◆ **TASK TO CARRY OUT**
The lines to copy are those in the listing below that contain the word "degrees".

◆ **RAW DATA**
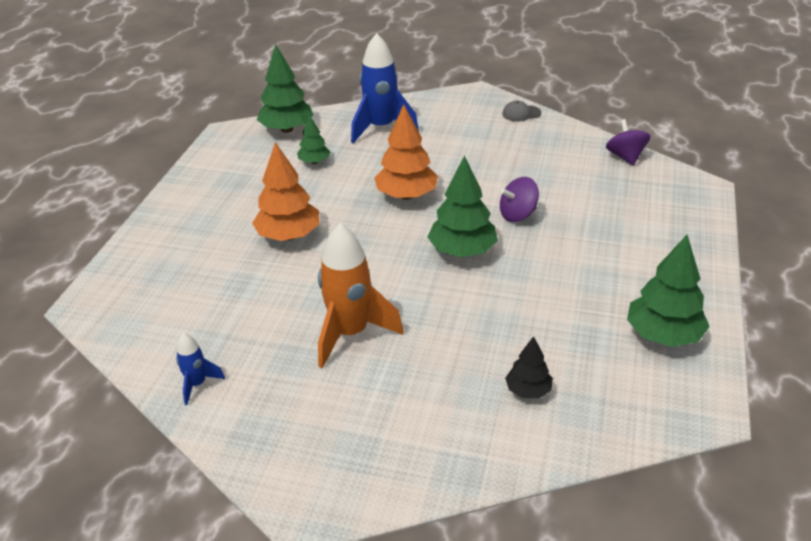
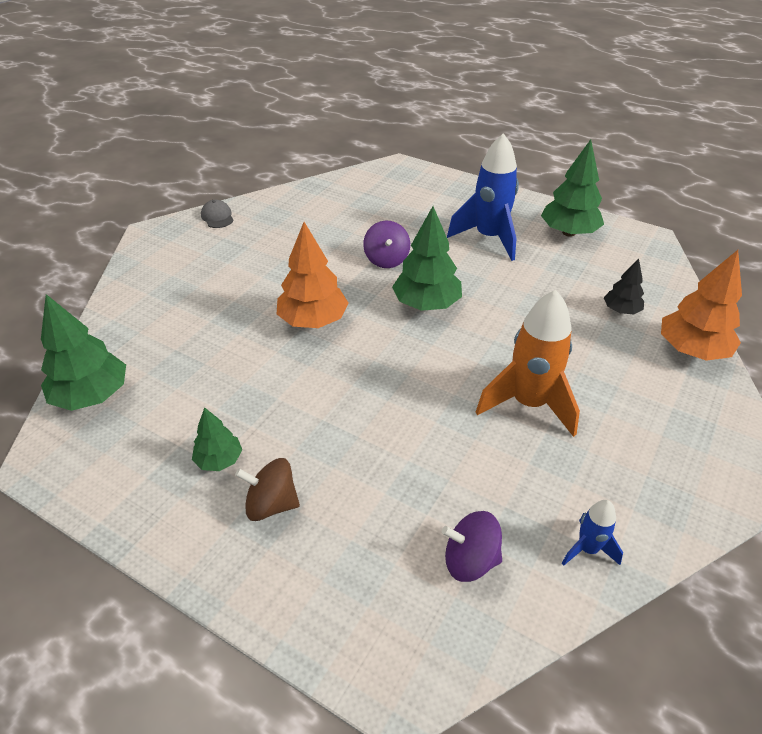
camera: 75 degrees left, 5 degrees up
(212, 223) = (271, 504): none -> brown spinning top
(288, 235) = (338, 428): orange tree -> orange tree (692, 350)
(314, 162) = (193, 381): green tree -> green tree (219, 460)
(381, 128) = (163, 313): blue rocket -> blue rocket (489, 238)
(521, 113) = (217, 217): grey cap -> grey cap turned 150 degrees clockwise
(625, 157) = (333, 185): purple spinning top -> purple spinning top (470, 560)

◆ **RESPONSE**
camera: 75 degrees left, 5 degrees up
(521, 113) = (217, 217): grey cap -> grey cap turned 150 degrees clockwise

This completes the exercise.